ASSIGNMENT — Two lines below mark the span: the one containing "white donut [370,344,418,389]" and the one containing "white plate [533,195,629,277]". Set down both, plus every line between, exactly as they stand, and nothing else.

** Opening RECORDS PROVIDED block **

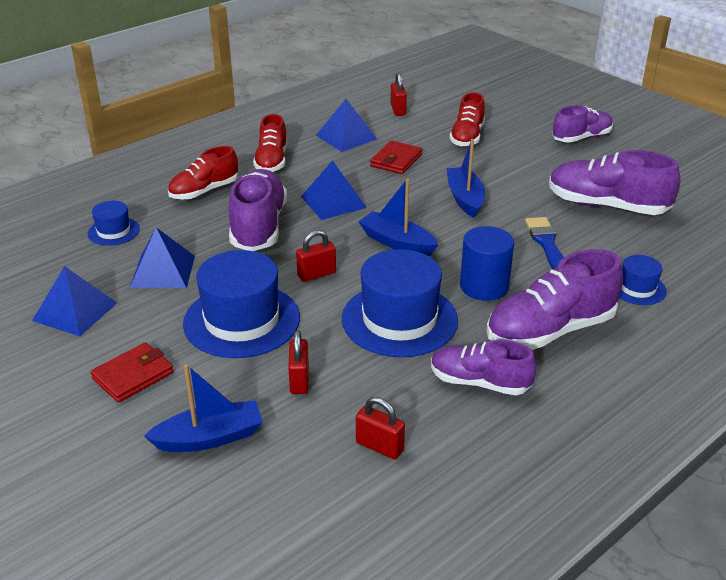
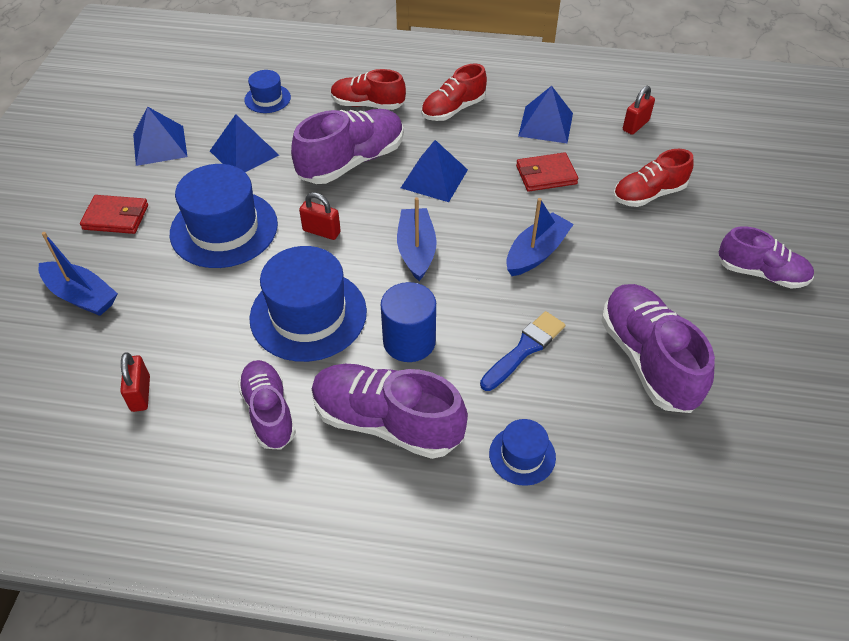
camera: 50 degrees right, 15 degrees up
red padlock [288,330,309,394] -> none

** Closing RECORDS PROVIDED block **
** Opening RECORDS PROVIDED block **

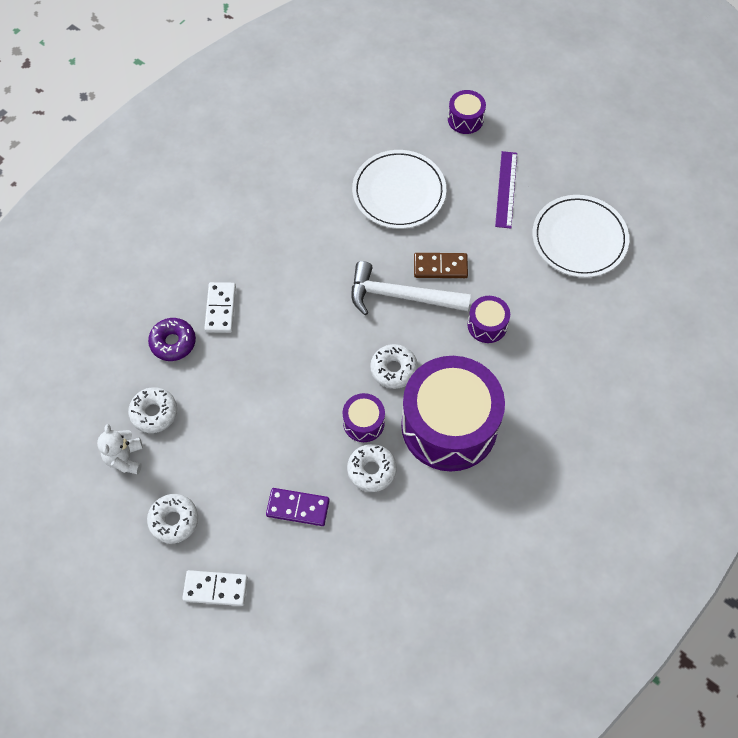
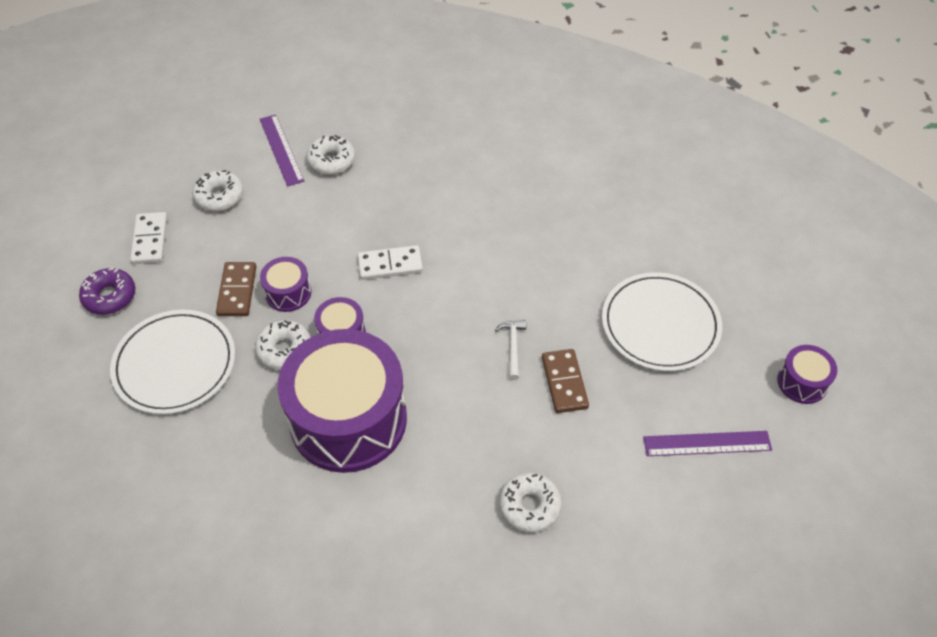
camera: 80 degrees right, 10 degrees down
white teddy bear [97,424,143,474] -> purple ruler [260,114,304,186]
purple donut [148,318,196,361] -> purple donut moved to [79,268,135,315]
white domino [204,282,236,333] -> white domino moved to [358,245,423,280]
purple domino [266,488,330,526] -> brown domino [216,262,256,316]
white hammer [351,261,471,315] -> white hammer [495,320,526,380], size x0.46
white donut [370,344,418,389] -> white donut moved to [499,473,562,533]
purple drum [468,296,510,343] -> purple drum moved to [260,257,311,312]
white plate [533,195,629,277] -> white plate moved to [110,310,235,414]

** Closing RECORDS PROVIDED block **
** Opening RECORDS PROVIDED block **

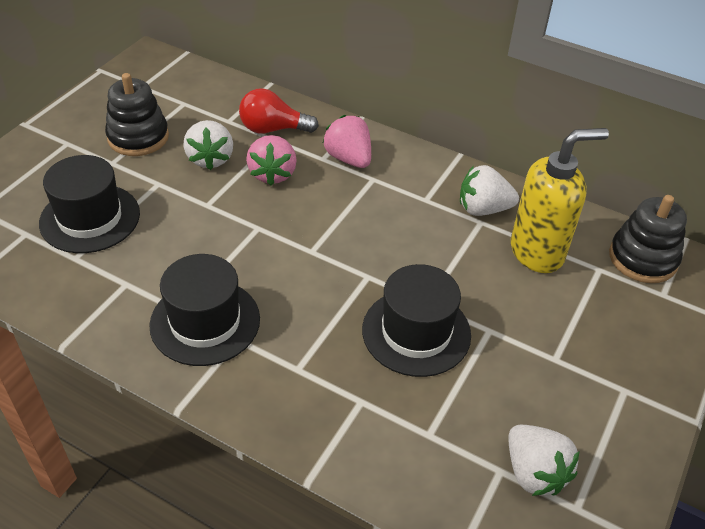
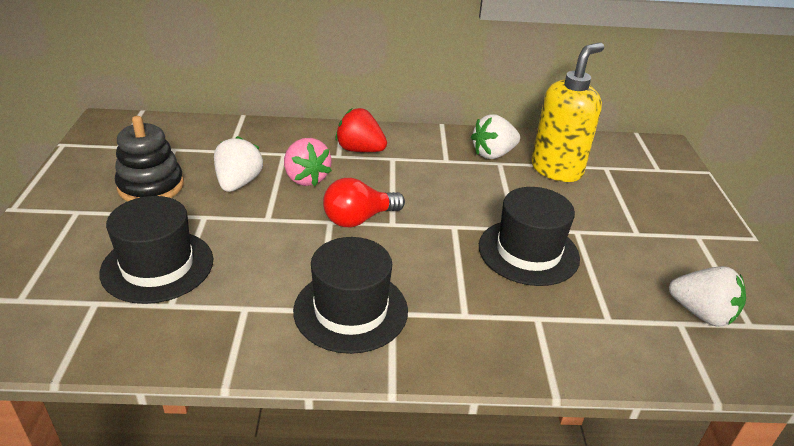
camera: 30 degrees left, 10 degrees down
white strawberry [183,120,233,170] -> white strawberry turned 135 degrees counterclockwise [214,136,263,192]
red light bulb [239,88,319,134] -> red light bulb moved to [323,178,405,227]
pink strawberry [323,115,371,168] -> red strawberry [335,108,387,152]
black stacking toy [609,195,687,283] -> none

** Closing RECORDS PROVIDED block **

OUTPUT FOR THIS TASK —
white donut [370,344,418,389] -> white donut moved to [499,473,562,533]
purple drum [468,296,510,343] -> purple drum moved to [260,257,311,312]
white plate [533,195,629,277] -> white plate moved to [110,310,235,414]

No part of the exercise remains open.